**Input data**.
==============================

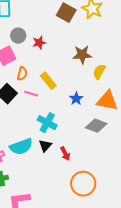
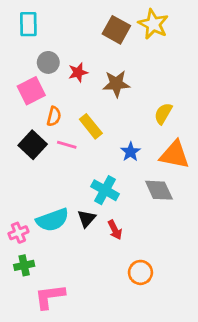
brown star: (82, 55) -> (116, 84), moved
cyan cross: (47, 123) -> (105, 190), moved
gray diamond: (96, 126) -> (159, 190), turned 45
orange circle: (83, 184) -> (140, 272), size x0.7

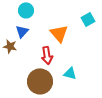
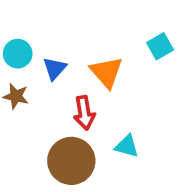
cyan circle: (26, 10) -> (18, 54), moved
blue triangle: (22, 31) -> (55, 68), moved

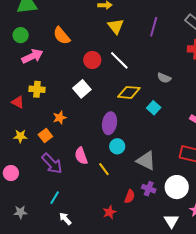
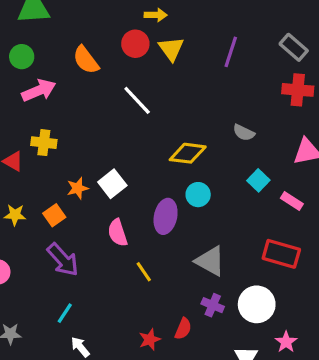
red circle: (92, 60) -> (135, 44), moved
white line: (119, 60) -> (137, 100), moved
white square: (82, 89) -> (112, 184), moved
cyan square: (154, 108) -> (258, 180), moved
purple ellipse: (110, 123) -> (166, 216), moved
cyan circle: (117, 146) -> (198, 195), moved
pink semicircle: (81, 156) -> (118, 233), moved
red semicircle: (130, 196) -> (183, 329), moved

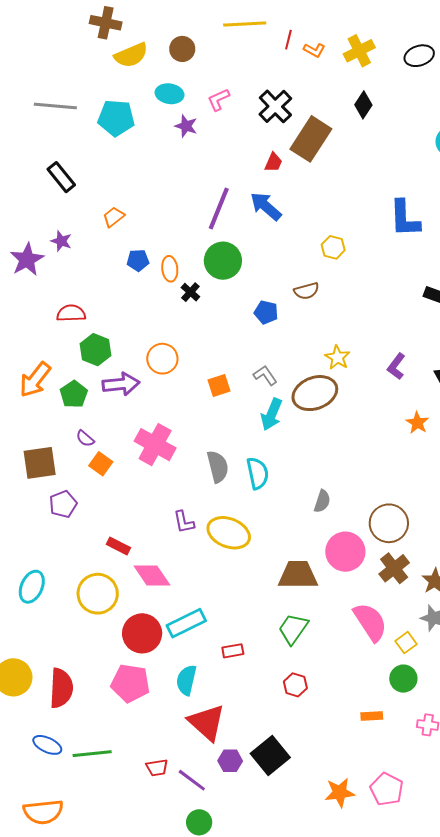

==============================

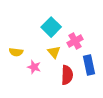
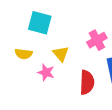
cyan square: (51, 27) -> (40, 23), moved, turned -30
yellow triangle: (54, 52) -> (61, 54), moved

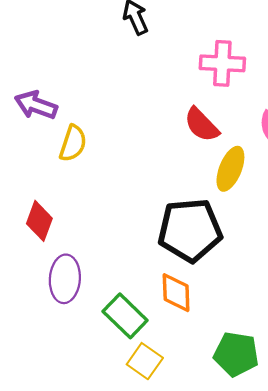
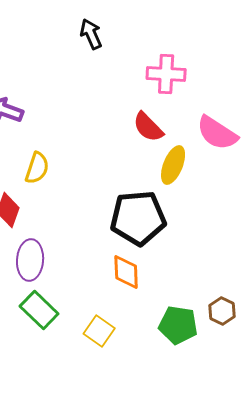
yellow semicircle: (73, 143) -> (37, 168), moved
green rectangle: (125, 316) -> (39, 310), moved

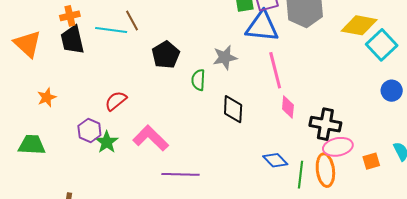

==============================

**Task description**.
Given the records above, reproduce precisely and only the lines between the line holding "purple ellipse: (110, 123)" and the line holding "red semicircle: (130, 196)", inclusive.

**Answer below**.
purple ellipse: (110, 123) -> (166, 216), moved
cyan circle: (117, 146) -> (198, 195), moved
pink semicircle: (81, 156) -> (118, 233), moved
red semicircle: (130, 196) -> (183, 329), moved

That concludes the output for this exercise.